(DATASET CONTENT)

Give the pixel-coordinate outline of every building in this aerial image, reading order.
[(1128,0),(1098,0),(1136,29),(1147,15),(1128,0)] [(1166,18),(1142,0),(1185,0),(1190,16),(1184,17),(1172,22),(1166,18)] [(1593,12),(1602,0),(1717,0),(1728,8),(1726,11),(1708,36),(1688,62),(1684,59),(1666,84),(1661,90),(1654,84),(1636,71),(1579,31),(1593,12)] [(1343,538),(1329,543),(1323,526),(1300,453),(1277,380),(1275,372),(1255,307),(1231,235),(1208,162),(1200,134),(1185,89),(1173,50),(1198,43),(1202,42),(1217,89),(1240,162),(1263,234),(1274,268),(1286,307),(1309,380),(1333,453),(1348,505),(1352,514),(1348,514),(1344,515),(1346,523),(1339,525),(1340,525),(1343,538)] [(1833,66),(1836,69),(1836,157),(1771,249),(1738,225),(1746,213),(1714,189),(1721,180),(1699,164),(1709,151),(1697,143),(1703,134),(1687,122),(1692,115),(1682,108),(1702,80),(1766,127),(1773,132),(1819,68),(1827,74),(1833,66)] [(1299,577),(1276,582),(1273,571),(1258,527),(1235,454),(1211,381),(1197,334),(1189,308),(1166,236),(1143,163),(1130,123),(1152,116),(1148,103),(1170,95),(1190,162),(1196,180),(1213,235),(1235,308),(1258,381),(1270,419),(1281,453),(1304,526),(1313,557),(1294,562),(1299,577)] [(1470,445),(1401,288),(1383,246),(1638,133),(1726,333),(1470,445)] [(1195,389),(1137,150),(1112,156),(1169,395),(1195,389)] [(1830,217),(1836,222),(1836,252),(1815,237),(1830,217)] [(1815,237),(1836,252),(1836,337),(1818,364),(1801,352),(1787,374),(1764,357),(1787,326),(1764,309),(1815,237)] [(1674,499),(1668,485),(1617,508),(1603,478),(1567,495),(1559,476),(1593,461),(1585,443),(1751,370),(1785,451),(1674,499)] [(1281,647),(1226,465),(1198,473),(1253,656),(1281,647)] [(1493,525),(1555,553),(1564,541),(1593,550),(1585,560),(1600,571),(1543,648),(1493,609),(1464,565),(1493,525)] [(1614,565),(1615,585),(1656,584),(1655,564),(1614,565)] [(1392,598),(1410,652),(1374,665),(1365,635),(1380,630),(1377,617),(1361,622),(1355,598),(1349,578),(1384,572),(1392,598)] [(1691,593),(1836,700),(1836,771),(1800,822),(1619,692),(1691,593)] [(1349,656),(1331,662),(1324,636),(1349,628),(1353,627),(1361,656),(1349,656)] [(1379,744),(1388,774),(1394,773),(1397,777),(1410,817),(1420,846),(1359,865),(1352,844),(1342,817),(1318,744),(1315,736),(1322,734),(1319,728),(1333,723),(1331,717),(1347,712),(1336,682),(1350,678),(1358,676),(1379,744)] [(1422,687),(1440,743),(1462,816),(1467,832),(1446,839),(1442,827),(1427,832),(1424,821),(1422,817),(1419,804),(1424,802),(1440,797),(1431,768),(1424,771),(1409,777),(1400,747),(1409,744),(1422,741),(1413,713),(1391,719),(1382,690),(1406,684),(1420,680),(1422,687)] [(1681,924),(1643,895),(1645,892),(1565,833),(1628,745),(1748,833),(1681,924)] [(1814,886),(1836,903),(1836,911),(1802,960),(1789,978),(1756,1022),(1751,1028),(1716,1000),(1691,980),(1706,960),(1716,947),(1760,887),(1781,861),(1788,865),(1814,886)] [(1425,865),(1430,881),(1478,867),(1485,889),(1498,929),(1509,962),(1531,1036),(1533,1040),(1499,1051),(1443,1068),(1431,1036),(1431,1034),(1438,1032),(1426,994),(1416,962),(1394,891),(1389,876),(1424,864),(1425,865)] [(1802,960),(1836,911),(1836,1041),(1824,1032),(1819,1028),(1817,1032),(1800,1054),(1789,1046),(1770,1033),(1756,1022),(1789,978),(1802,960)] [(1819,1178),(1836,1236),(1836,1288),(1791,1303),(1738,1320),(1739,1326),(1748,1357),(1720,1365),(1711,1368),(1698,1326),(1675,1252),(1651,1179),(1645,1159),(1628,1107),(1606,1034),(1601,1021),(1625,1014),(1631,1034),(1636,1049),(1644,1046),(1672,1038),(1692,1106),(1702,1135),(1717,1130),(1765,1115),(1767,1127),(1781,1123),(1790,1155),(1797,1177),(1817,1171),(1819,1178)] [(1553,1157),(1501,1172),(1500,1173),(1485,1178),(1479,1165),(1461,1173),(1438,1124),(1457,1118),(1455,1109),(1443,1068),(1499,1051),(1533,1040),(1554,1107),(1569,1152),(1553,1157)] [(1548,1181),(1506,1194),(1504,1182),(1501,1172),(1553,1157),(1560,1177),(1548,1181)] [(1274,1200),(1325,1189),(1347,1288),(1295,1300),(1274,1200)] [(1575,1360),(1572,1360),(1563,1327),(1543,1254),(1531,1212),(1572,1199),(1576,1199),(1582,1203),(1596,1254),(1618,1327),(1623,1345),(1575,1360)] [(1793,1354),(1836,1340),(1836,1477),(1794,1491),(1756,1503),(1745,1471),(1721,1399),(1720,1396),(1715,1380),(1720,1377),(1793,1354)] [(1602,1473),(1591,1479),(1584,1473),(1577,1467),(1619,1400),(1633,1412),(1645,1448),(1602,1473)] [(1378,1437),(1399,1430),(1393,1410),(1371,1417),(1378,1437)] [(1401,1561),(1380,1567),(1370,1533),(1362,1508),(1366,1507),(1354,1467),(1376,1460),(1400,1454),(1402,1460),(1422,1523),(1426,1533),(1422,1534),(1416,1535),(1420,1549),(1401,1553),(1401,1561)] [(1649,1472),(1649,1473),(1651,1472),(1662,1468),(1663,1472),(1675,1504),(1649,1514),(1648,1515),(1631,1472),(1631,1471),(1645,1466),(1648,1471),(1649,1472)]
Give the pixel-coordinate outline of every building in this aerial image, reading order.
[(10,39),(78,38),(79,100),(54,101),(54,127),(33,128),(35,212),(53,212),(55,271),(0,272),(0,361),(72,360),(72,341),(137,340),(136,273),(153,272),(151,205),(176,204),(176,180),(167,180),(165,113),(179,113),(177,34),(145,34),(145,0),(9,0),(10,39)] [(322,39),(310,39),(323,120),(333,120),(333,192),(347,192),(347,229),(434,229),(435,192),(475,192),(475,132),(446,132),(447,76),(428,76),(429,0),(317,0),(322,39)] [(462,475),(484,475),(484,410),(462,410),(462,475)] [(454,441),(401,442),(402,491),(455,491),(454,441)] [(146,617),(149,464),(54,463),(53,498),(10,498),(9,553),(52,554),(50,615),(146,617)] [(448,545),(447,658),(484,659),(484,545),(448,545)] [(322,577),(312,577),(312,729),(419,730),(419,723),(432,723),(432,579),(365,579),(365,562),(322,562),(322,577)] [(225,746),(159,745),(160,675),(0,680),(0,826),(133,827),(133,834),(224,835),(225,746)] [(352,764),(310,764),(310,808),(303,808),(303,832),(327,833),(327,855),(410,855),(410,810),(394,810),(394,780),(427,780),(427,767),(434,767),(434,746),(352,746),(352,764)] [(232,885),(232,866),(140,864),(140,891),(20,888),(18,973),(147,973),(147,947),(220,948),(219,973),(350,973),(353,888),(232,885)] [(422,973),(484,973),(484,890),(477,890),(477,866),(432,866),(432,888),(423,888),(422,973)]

(End DATASET CONTENT)

* **ACTION ITEM**
Copy each line of the listing verbatim.

* **SOLUTION TO THE PROBLEM**
Give the pixel-coordinate outline of every building in this aerial image, reading order.
[(1128,0),(1098,0),(1136,29),(1147,15),(1128,0)] [(1166,18),(1142,0),(1185,0),(1190,16),(1184,17),(1172,22),(1166,18)] [(1593,12),(1602,0),(1717,0),(1728,8),(1726,11),(1708,36),(1688,62),(1684,59),(1666,84),(1661,90),(1654,84),(1636,71),(1579,31),(1593,12)] [(1343,538),(1329,543),(1323,526),(1300,453),(1277,380),(1275,372),(1255,307),(1231,235),(1208,162),(1200,134),(1185,89),(1173,50),(1198,43),(1202,42),(1217,89),(1240,162),(1263,234),(1274,268),(1286,307),(1309,380),(1333,453),(1348,505),(1352,514),(1348,514),(1344,515),(1346,523),(1339,525),(1340,525),(1343,538)] [(1833,66),(1836,69),(1836,157),(1771,249),(1738,225),(1746,213),(1714,189),(1721,180),(1699,164),(1709,151),(1697,143),(1703,134),(1687,122),(1692,115),(1682,108),(1702,80),(1766,127),(1773,132),(1819,68),(1827,74),(1833,66)] [(1299,577),(1276,582),(1273,571),(1258,527),(1235,454),(1211,381),(1197,334),(1189,308),(1166,236),(1143,163),(1130,123),(1152,116),(1148,103),(1170,95),(1190,162),(1196,180),(1213,235),(1235,308),(1258,381),(1270,419),(1281,453),(1304,526),(1313,557),(1294,562),(1299,577)] [(1470,445),(1401,288),(1383,246),(1638,133),(1726,333),(1470,445)] [(1195,389),(1137,150),(1112,156),(1169,395),(1195,389)] [(1830,217),(1836,222),(1836,252),(1815,237),(1830,217)] [(1815,237),(1836,252),(1836,337),(1818,364),(1801,352),(1787,374),(1764,357),(1787,326),(1764,309),(1815,237)] [(1674,499),(1668,485),(1617,508),(1603,478),(1567,495),(1559,476),(1593,461),(1585,443),(1751,370),(1785,451),(1674,499)] [(1281,647),(1226,465),(1198,473),(1253,656),(1281,647)] [(1493,525),(1555,553),(1564,541),(1593,550),(1585,560),(1600,571),(1543,648),(1493,609),(1464,565),(1493,525)] [(1614,565),(1615,585),(1656,584),(1655,564),(1614,565)] [(1392,598),(1410,652),(1374,665),(1365,635),(1380,630),(1377,617),(1361,622),(1355,598),(1349,578),(1384,572),(1392,598)] [(1691,593),(1836,700),(1836,771),(1800,822),(1619,692),(1691,593)] [(1349,656),(1331,662),(1324,636),(1349,628),(1353,627),(1361,656),(1349,656)] [(1379,744),(1388,774),(1394,773),(1397,777),(1410,817),(1420,846),(1359,865),(1352,844),(1342,817),(1318,744),(1315,736),(1322,734),(1319,728),(1333,723),(1331,717),(1347,712),(1336,682),(1350,678),(1358,676),(1379,744)] [(1422,687),(1440,743),(1462,816),(1467,832),(1446,839),(1442,827),(1427,832),(1424,821),(1422,817),(1419,804),(1424,802),(1440,797),(1431,768),(1424,771),(1409,777),(1400,747),(1409,744),(1422,741),(1413,713),(1391,719),(1382,690),(1406,684),(1420,680),(1422,687)] [(1681,924),(1643,895),(1645,892),(1565,833),(1628,745),(1748,833),(1681,924)] [(1814,886),(1836,903),(1836,911),(1802,960),(1789,978),(1756,1022),(1751,1028),(1716,1000),(1691,980),(1706,960),(1716,947),(1760,887),(1781,861),(1788,865),(1814,886)] [(1425,865),(1430,881),(1478,867),(1485,889),(1498,929),(1509,962),(1531,1036),(1533,1040),(1499,1051),(1443,1068),(1431,1036),(1431,1034),(1438,1032),(1426,994),(1416,962),(1394,891),(1389,876),(1424,864),(1425,865)] [(1802,960),(1836,911),(1836,1041),(1824,1032),(1819,1028),(1817,1032),(1800,1054),(1789,1046),(1770,1033),(1756,1022),(1789,978),(1802,960)] [(1819,1178),(1836,1236),(1836,1288),(1791,1303),(1738,1320),(1739,1326),(1748,1357),(1720,1365),(1711,1368),(1698,1326),(1675,1252),(1651,1179),(1645,1159),(1628,1107),(1606,1034),(1601,1021),(1625,1014),(1631,1034),(1636,1049),(1644,1046),(1672,1038),(1692,1106),(1702,1135),(1717,1130),(1765,1115),(1767,1127),(1781,1123),(1790,1155),(1797,1177),(1817,1171),(1819,1178)] [(1553,1157),(1501,1172),(1500,1173),(1485,1178),(1479,1165),(1461,1173),(1438,1124),(1457,1118),(1455,1109),(1443,1068),(1499,1051),(1533,1040),(1554,1107),(1569,1152),(1553,1157)] [(1548,1181),(1506,1194),(1504,1182),(1501,1172),(1553,1157),(1560,1177),(1548,1181)] [(1274,1200),(1325,1189),(1347,1288),(1295,1300),(1274,1200)] [(1575,1360),(1572,1360),(1563,1327),(1543,1254),(1531,1212),(1572,1199),(1576,1199),(1582,1203),(1596,1254),(1618,1327),(1623,1345),(1575,1360)] [(1793,1354),(1836,1340),(1836,1477),(1794,1491),(1756,1503),(1745,1471),(1721,1399),(1720,1396),(1715,1380),(1720,1377),(1793,1354)] [(1602,1473),(1591,1479),(1584,1473),(1577,1467),(1619,1400),(1633,1412),(1645,1448),(1602,1473)] [(1378,1437),(1399,1430),(1393,1410),(1371,1417),(1378,1437)] [(1401,1561),(1380,1567),(1370,1533),(1362,1508),(1366,1507),(1354,1467),(1376,1460),(1400,1454),(1402,1460),(1422,1523),(1426,1533),(1422,1534),(1416,1535),(1420,1549),(1401,1553),(1401,1561)] [(1649,1472),(1649,1473),(1651,1472),(1662,1468),(1663,1472),(1675,1504),(1649,1514),(1648,1515),(1631,1472),(1631,1471),(1645,1466),(1648,1471),(1649,1472)]
Give the pixel-coordinate outline of every building in this aerial image, reading order.
[(10,39),(78,38),(79,100),(54,101),(54,127),(33,128),(35,212),(53,212),(55,271),(0,272),(0,361),(72,360),(72,341),(137,340),(136,273),(153,272),(151,205),(176,204),(176,180),(167,180),(165,113),(179,113),(177,34),(145,34),(145,0),(9,0),(10,39)] [(322,39),(310,39),(323,120),(333,120),(333,192),(347,192),(347,229),(434,229),(435,192),(475,192),(475,132),(446,132),(447,76),(428,76),(429,0),(317,0),(322,39)] [(462,475),(484,475),(484,410),(462,410),(462,475)] [(454,441),(401,442),(402,491),(455,491),(454,441)] [(146,617),(149,464),(54,463),(53,498),(10,498),(9,553),(52,554),(50,615),(146,617)] [(448,545),(447,658),(484,659),(484,545),(448,545)] [(322,577),(312,577),(312,729),(419,730),(419,723),(432,723),(432,579),(365,579),(365,562),(322,562),(322,577)] [(225,746),(159,745),(160,675),(0,680),(0,826),(133,827),(133,834),(224,835),(225,746)] [(352,764),(310,764),(310,808),(303,808),(303,832),(327,833),(327,855),(410,855),(410,810),(394,810),(394,780),(427,780),(427,767),(434,767),(434,746),(352,746),(352,764)] [(232,885),(232,866),(140,864),(140,891),(20,888),(18,973),(147,973),(147,947),(220,948),(219,973),(350,973),(353,888),(232,885)] [(422,973),(484,973),(484,890),(477,890),(477,866),(432,866),(432,888),(423,888),(422,973)]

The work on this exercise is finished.